**Instructions to follow:**
Find the word "view" in the data below and copy each line that holds it.

**Data for this task:**
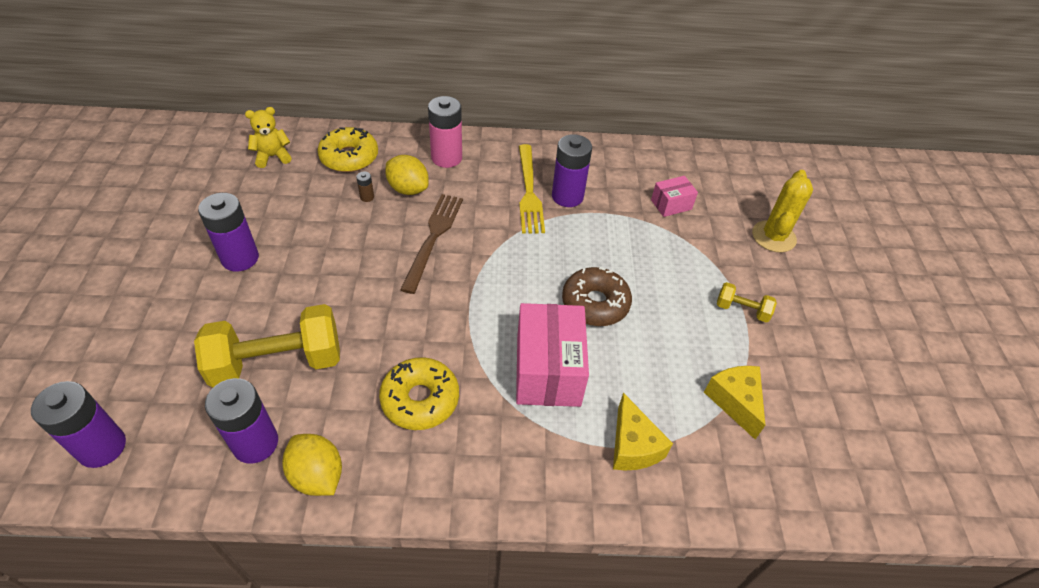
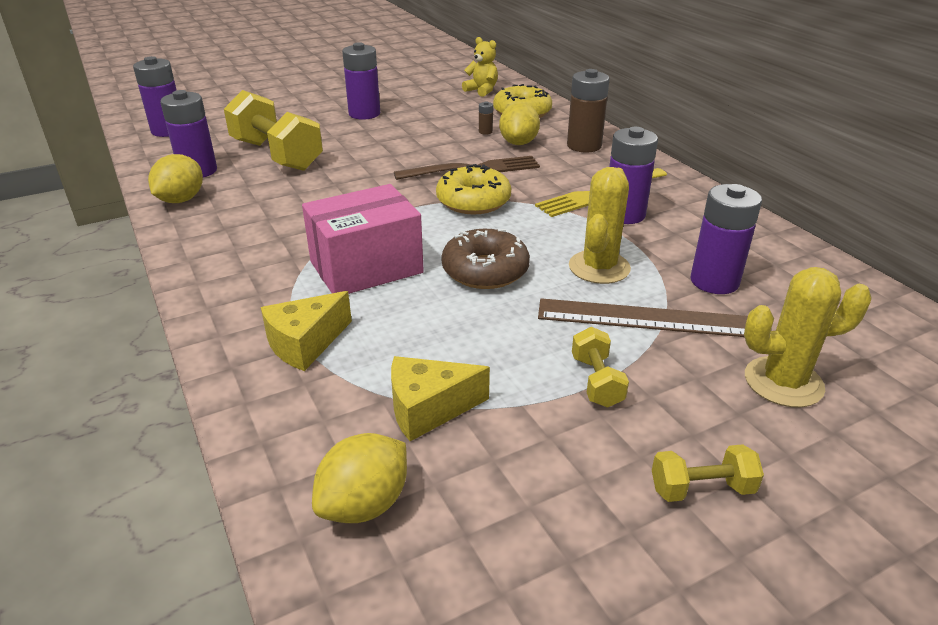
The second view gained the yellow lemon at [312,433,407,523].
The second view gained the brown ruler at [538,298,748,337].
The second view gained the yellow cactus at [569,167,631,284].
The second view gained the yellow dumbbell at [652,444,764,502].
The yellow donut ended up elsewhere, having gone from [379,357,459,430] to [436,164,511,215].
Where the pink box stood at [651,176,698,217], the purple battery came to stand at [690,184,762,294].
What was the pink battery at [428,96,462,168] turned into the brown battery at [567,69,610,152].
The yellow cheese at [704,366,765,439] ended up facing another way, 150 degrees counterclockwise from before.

**Result:**
The second view gained the yellow lemon at [312,433,407,523].
The second view gained the brown ruler at [538,298,748,337].
The second view gained the yellow cactus at [569,167,631,284].
The second view gained the yellow dumbbell at [652,444,764,502].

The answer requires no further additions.